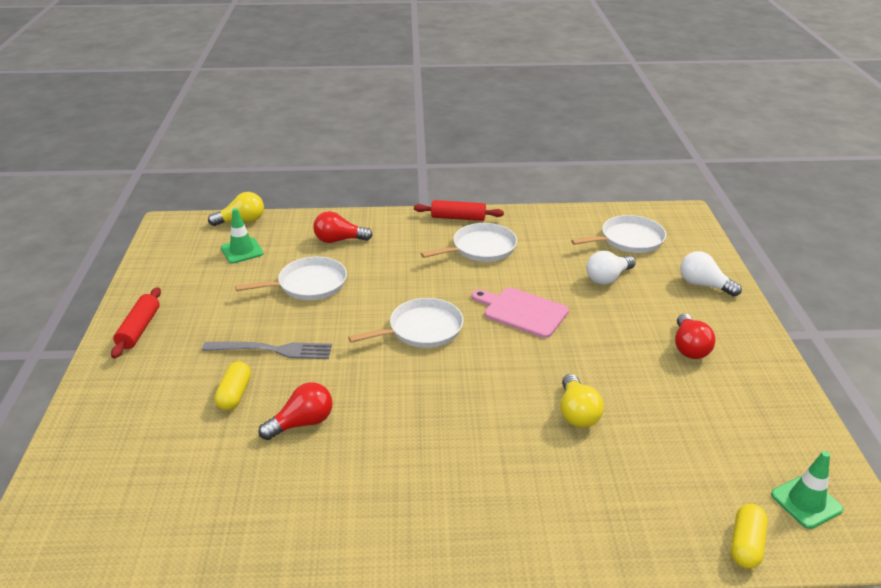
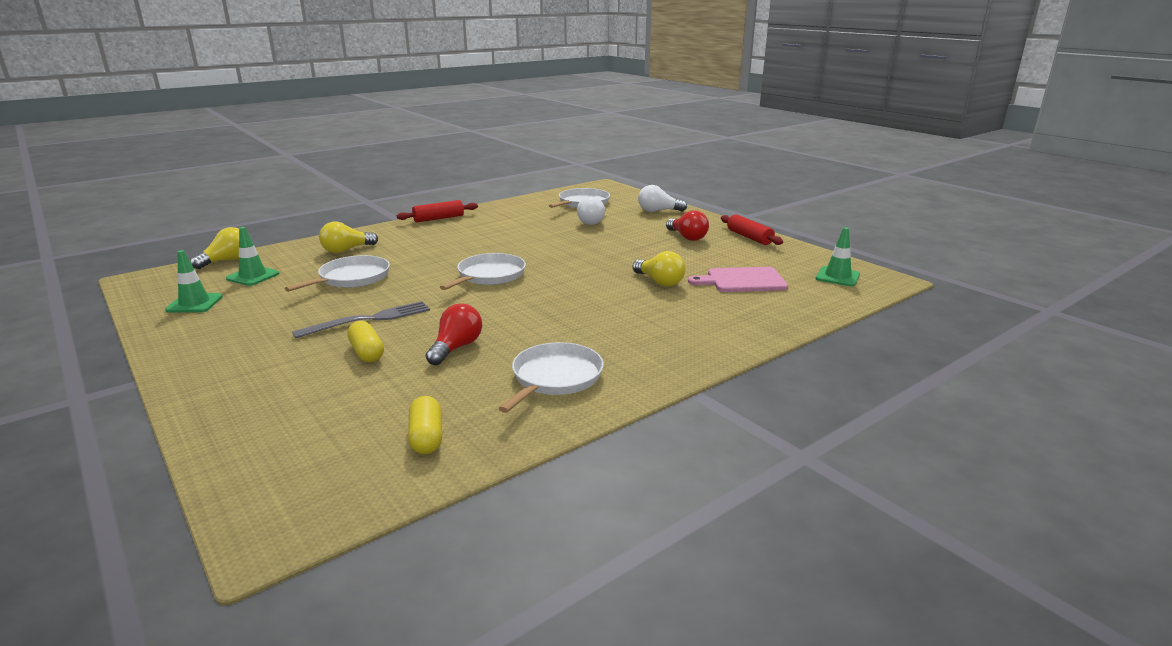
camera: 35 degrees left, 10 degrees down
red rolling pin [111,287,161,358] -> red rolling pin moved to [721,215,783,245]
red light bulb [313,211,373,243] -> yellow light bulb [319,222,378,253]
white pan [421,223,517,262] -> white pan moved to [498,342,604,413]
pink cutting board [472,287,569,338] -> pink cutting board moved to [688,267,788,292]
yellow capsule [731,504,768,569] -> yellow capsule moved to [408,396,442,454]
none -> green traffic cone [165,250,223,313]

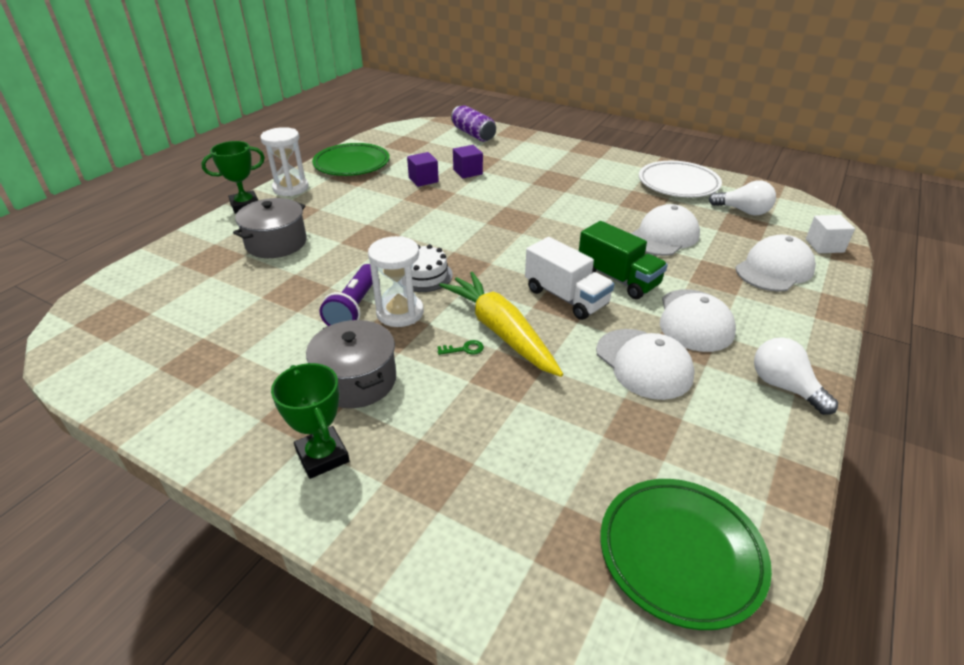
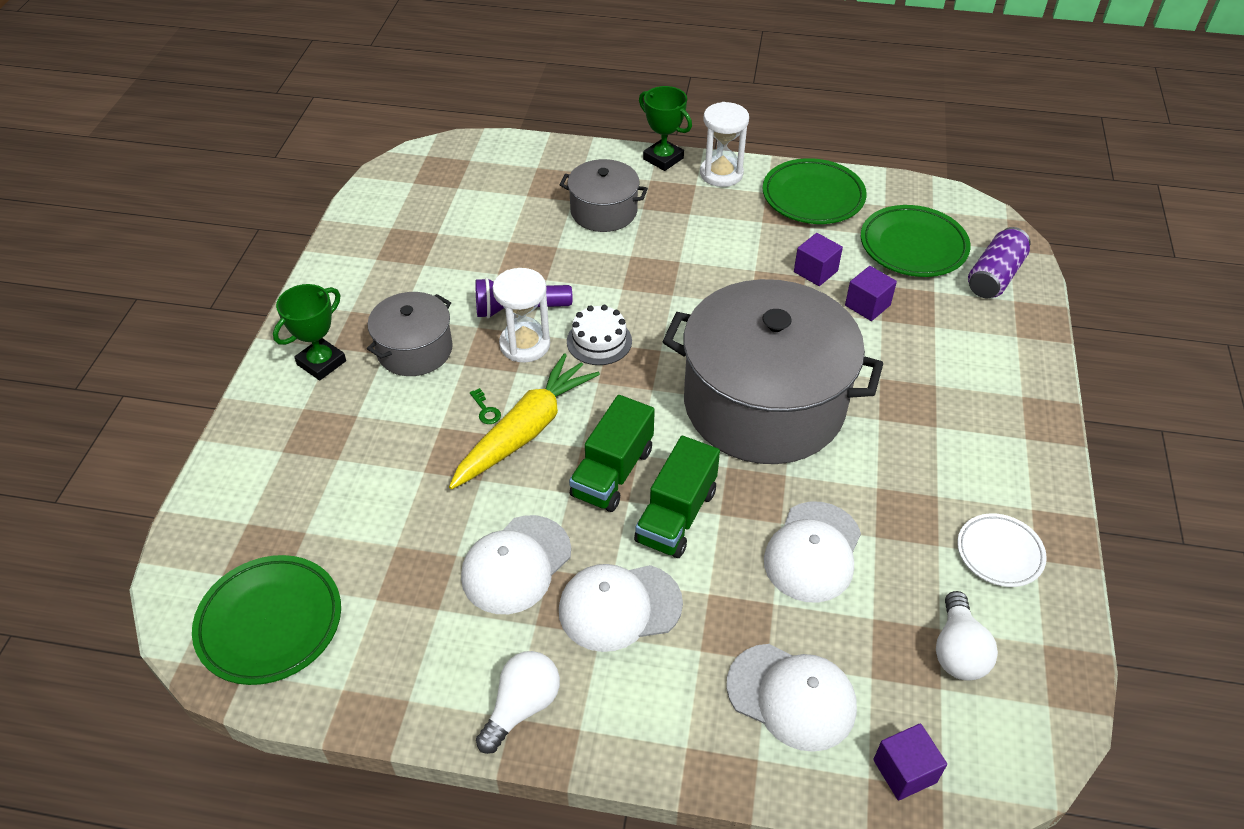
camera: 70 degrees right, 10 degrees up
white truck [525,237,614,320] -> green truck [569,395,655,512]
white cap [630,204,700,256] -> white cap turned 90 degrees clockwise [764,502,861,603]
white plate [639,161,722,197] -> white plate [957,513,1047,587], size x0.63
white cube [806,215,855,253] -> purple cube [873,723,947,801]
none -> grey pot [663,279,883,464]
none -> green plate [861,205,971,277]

--

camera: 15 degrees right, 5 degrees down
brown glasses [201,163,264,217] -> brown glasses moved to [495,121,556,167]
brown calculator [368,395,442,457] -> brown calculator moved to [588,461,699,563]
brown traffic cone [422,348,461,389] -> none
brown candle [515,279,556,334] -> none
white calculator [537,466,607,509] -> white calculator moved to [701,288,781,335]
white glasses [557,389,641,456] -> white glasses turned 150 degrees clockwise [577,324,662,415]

**BRIEF**
Begin at the line in the entries above that has "white pan [421,223,517,262]", stop after the line that has "none -> green plate [861,205,971,277]", and output exactly those lines without pictures.

**YOUR RESPONSE**
white pan [421,223,517,262] -> white pan moved to [498,342,604,413]
pink cutting board [472,287,569,338] -> pink cutting board moved to [688,267,788,292]
yellow capsule [731,504,768,569] -> yellow capsule moved to [408,396,442,454]
none -> green traffic cone [165,250,223,313]

camera: 70 degrees right, 10 degrees up
white truck [525,237,614,320] -> green truck [569,395,655,512]
white cap [630,204,700,256] -> white cap turned 90 degrees clockwise [764,502,861,603]
white plate [639,161,722,197] -> white plate [957,513,1047,587], size x0.63
white cube [806,215,855,253] -> purple cube [873,723,947,801]
none -> grey pot [663,279,883,464]
none -> green plate [861,205,971,277]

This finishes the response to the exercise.